(Data under study Opens)

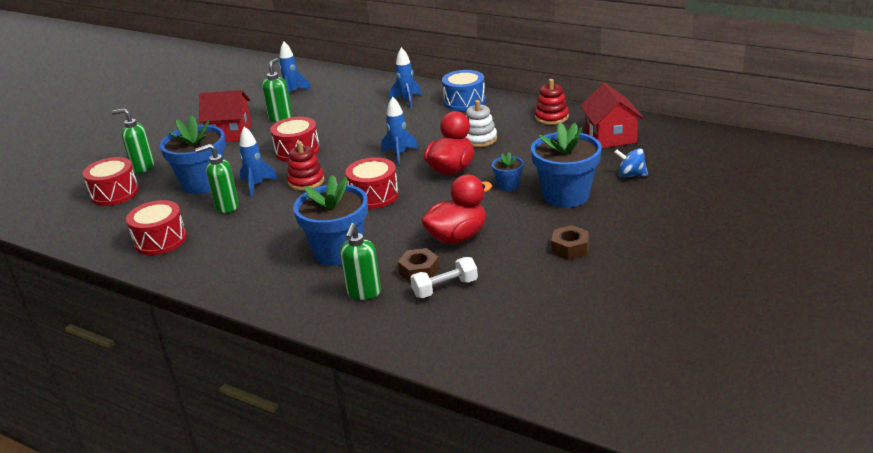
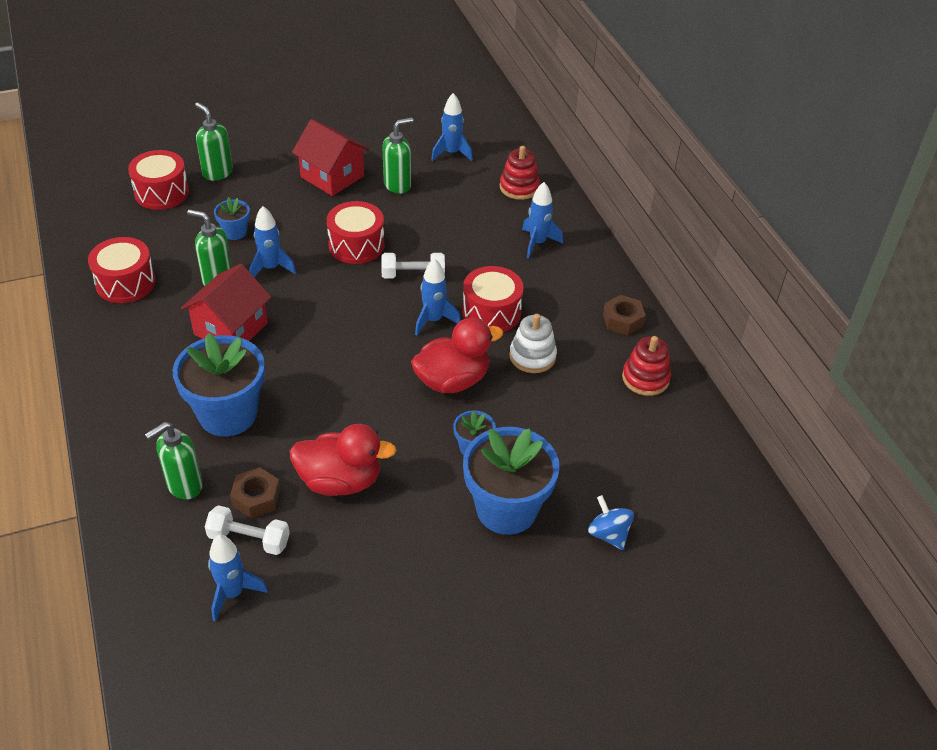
camera: 35 degrees right, 15 degrees up
(203, 184) = (235, 232): blue flower pot -> blue flower pot, size x0.47
(306, 181) = (313, 295): red stacking toy -> red stacking toy (519, 187)
(355, 145) = (413, 275): none -> white dumbbell
(374, 195) = (343, 362): red drum -> red drum (491, 312)
(464, 101) = (590, 286): blue drum -> none
(475, 312) = (233, 593): none -> blue rocket
(570, 248) = (414, 586): brown nut -> brown nut (623, 320)
(610, 137) = (666, 458): red house -> red house (231, 329)

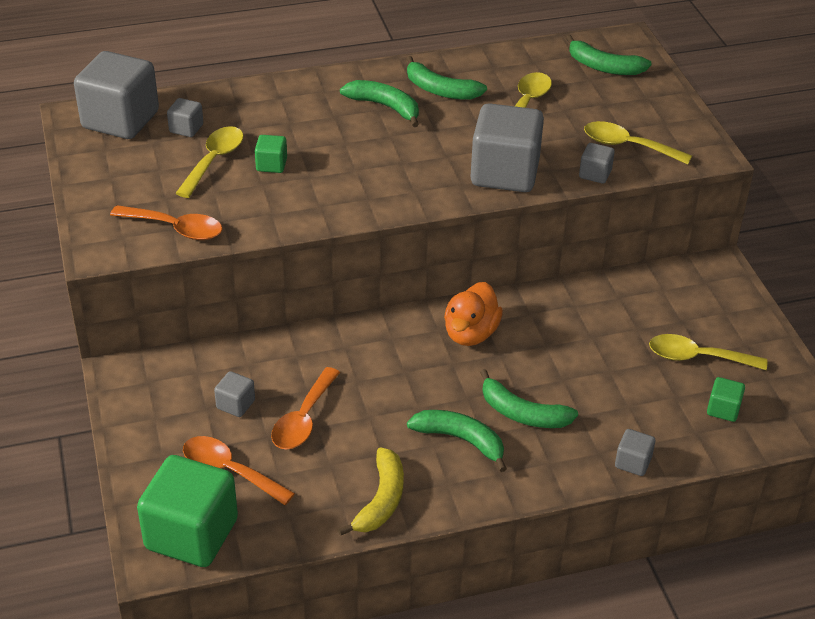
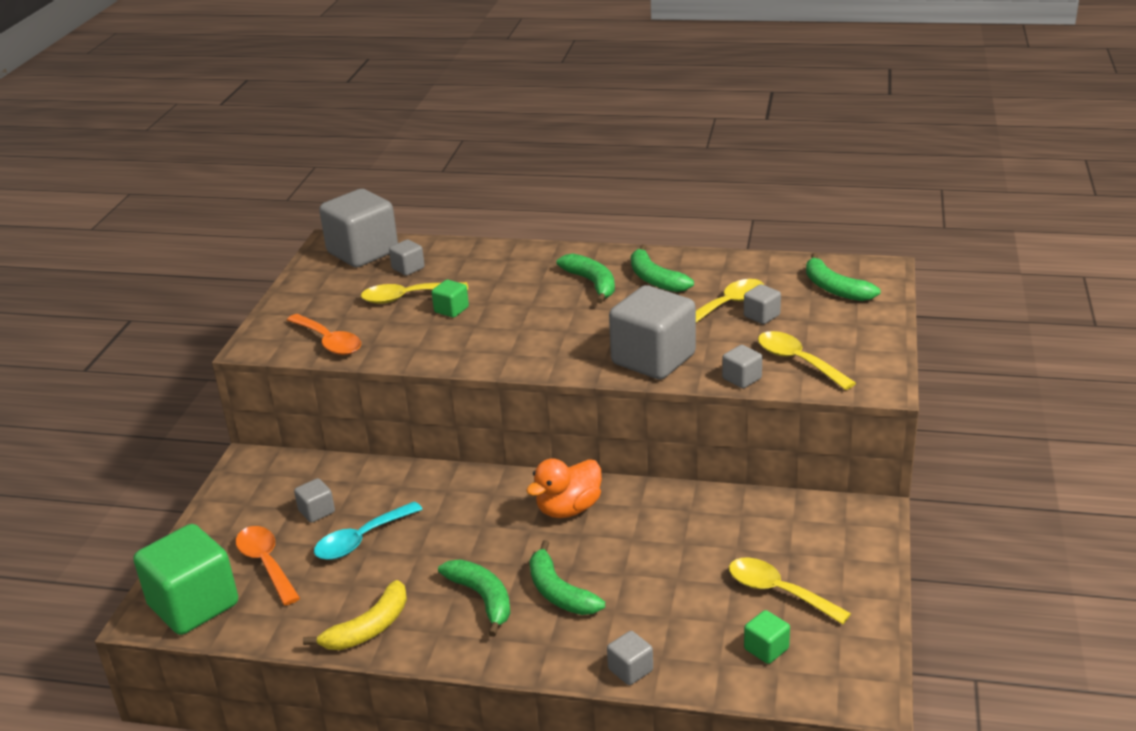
camera: 30 degrees right, 10 degrees down
(214, 161) = (407, 297): yellow spoon -> yellow spoon turned 150 degrees counterclockwise
(303, 419) = (361, 539): orange spoon -> turquoise spoon
(563, 108) = (761, 316): none -> grey cube

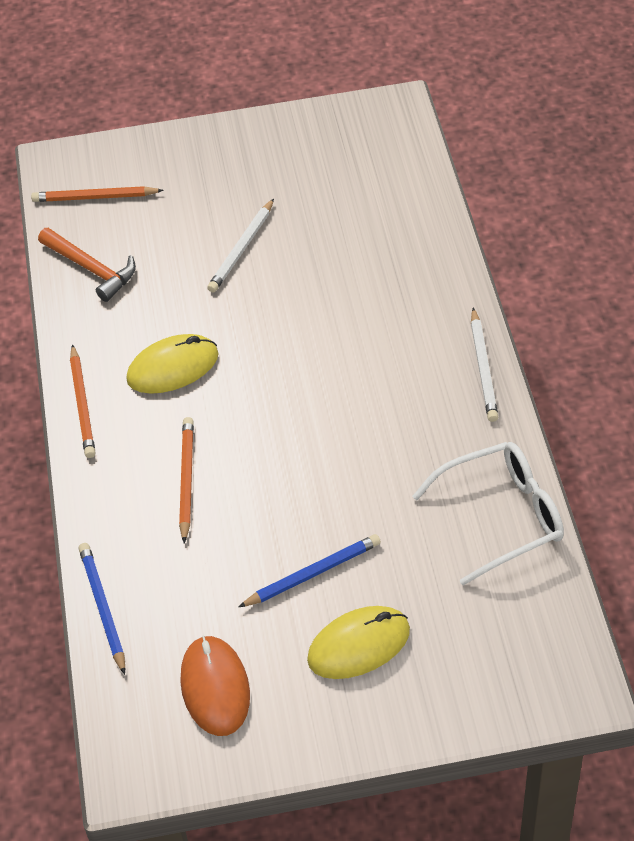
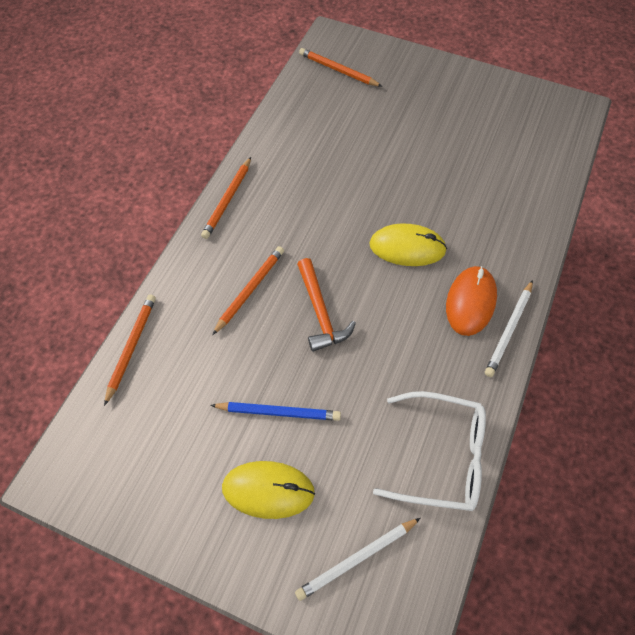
camera: 30 degrees right, 10 degrees up
(91, 269) = (301, 114): orange hammer -> orange hammer (320, 312)
(103, 608) = (131, 347): blue pencil -> orange pencil
(173, 367) = (300, 207): yellow mouse -> yellow mouse (407, 247)
(215, 687) = (152, 455): orange mouse -> orange mouse (470, 302)
(242, 249) = (403, 151): white pencil -> white pencil (357, 559)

(Data under study Closes)

> [What to work on] Each line with "pencil" in it must be identified and copied from the material.

> [Answer for this exercise]
(103, 608) = (131, 347): blue pencil -> orange pencil
(242, 249) = (403, 151): white pencil -> white pencil (357, 559)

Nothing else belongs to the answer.